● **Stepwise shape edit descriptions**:
----

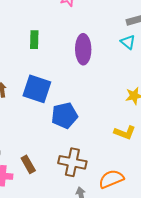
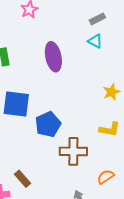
brown cross: (72, 162) -> (73, 151), moved
orange semicircle: (111, 179) -> (106, 177), size x0.7

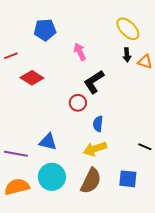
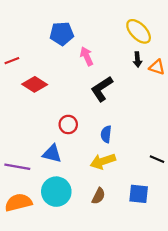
blue pentagon: (45, 30) -> (62, 34), moved
red circle: (78, 103) -> (68, 124), moved
brown semicircle: (91, 181) -> (99, 196), size x0.6

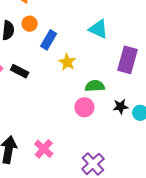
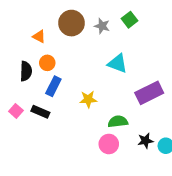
blue rectangle: (49, 40) -> (53, 86), moved
purple rectangle: (127, 60) -> (149, 93), turned 52
yellow star: (67, 62) -> (88, 99), turned -30

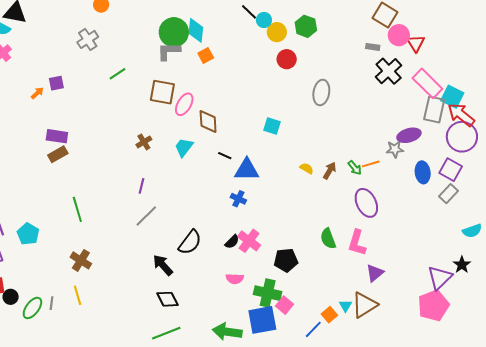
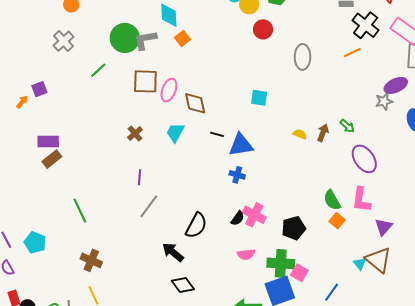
green circle: (174, 32) -> (125, 38), moved
orange line: (371, 164) -> (352, 52), moved
brown triangle: (364, 305) -> (378, 260), turned -40
orange square: (329, 315) -> (337, 221), moved

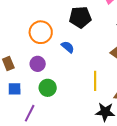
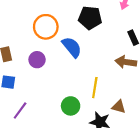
blue semicircle: (68, 47) -> (72, 47), size x1.5
green circle: (48, 88) -> (71, 106), moved

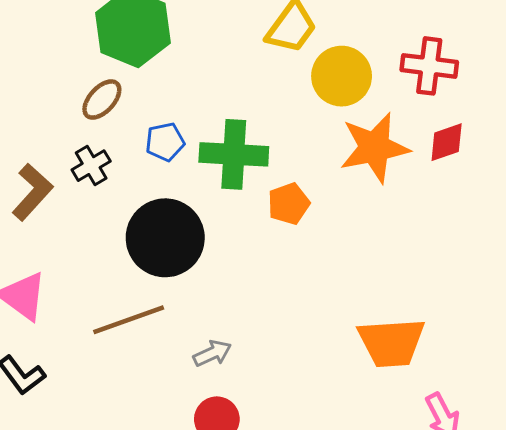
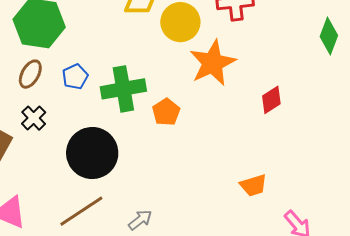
blue pentagon: (165, 142) -> (75, 77), moved
red diamond: (447, 142) -> (271, 100), moved
orange trapezoid: (391, 343) -> (253, 185), size x0.6

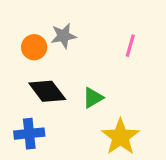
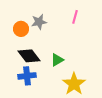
pink line: (130, 46) -> (75, 17), moved
blue cross: (29, 134) -> (27, 76), moved

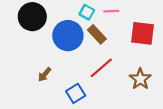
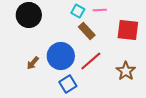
blue circle: (68, 36) -> (61, 56), moved
brown arrow: (45, 75) -> (33, 63), moved

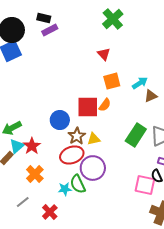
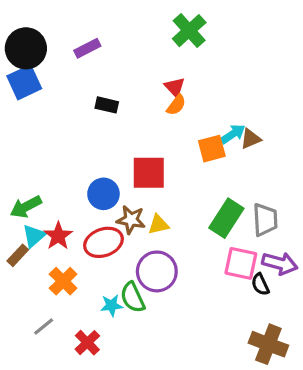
black rectangle: (44, 18) -> (107, 105), moved
orange square: (112, 81) -> (212, 149), moved
brown triangle: (151, 96) -> (251, 139), moved
orange semicircle: (105, 105) -> (176, 105), moved
brown star: (77, 136) -> (131, 220), turned -30
red ellipse: (72, 155) -> (103, 242), moved
pink square: (145, 185) -> (241, 263), moved

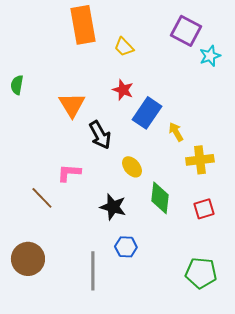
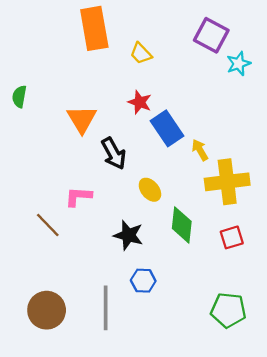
blue rectangle: (147, 113) -> (167, 128), turned -68
yellow cross: (200, 160) -> (227, 182), size x1.4
brown circle: (28, 259) -> (47, 310), moved

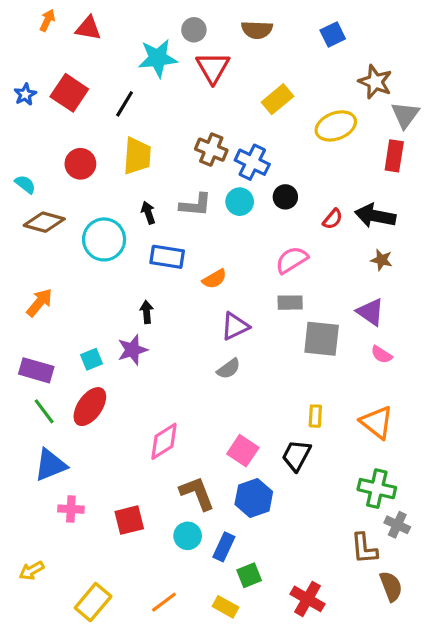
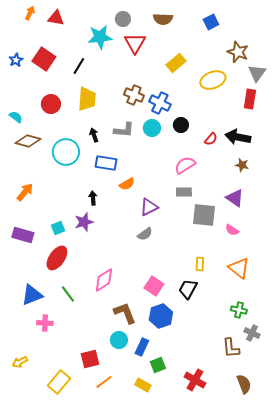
orange semicircle: (214, 279) -> (127, 184), moved
pink semicircle: (382, 355) -> (232, 230), moved
green line: (44, 411) -> (68, 294), moved
green cross: (377, 489) -> (239, 310), size x0.7
red square: (129, 520) -> (90, 359), moved
brown semicircle: (391, 586) -> (244, 384), moved

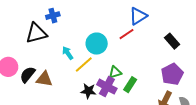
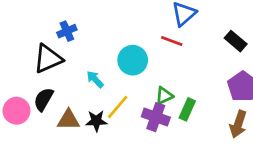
red line: (127, 34) -> (172, 41), turned 63
yellow line: (84, 64) -> (118, 107), moved
black semicircle: (28, 75) -> (44, 99), moved
black star: (88, 91) -> (96, 121), moved

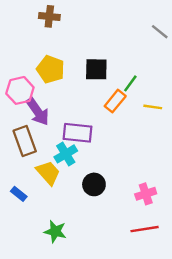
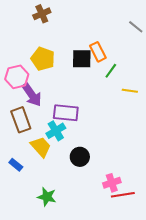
brown cross: (49, 16) -> (42, 14), turned -30
orange rectangle: (115, 101) -> (98, 52), moved, turned -66
pink cross: (146, 194) -> (112, 183), moved

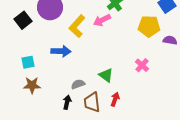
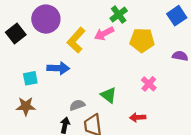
yellow pentagon: (149, 26) -> (142, 40), moved
cyan square: (28, 62) -> (30, 78), moved
red arrow: (115, 99) -> (138, 117), moved, turned -112

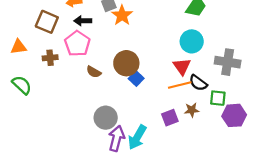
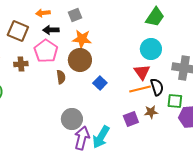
orange star: (122, 15) -> (82, 39), moved, turned -30
brown circle: (126, 63) -> (80, 60), moved
brown semicircle: (94, 72) -> (61, 77), turned -128
black semicircle: (198, 83) -> (157, 87), turned -144

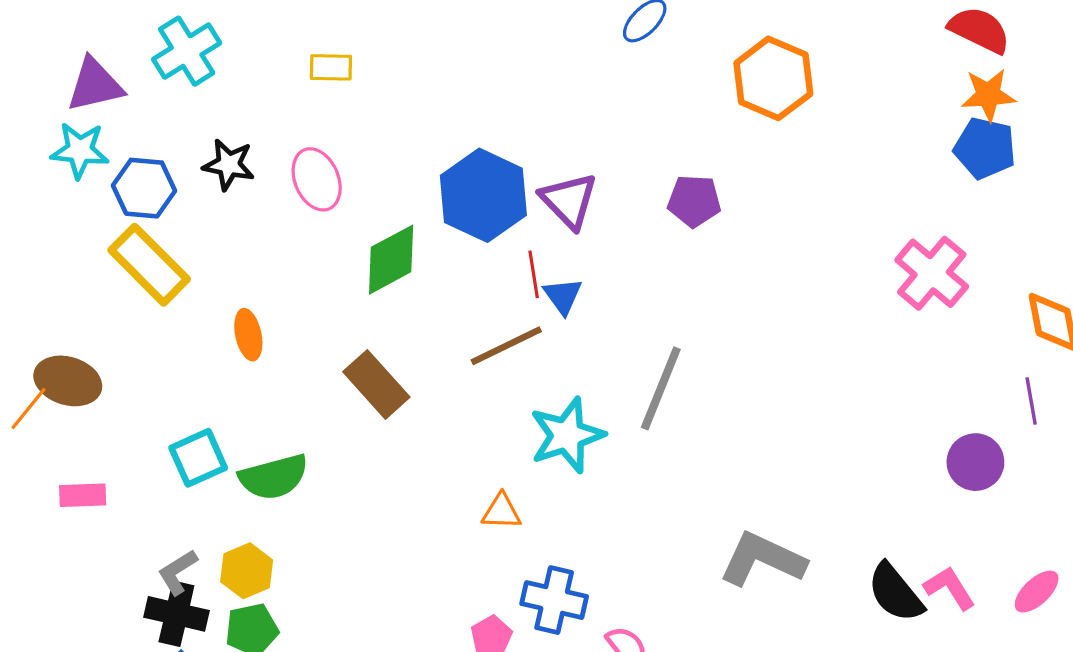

----

● **What to produce**: Go through the entries above and copy each line holding the string "cross".

● **Solution to this task**:
brown cross: (72, 162) -> (73, 151), moved
blue cross: (29, 134) -> (27, 76), moved
yellow cross: (200, 160) -> (227, 182), size x1.4
green cross: (377, 489) -> (239, 310), size x0.7
brown cross: (49, 16) -> (42, 14), turned -30
pink cross: (146, 194) -> (112, 183), moved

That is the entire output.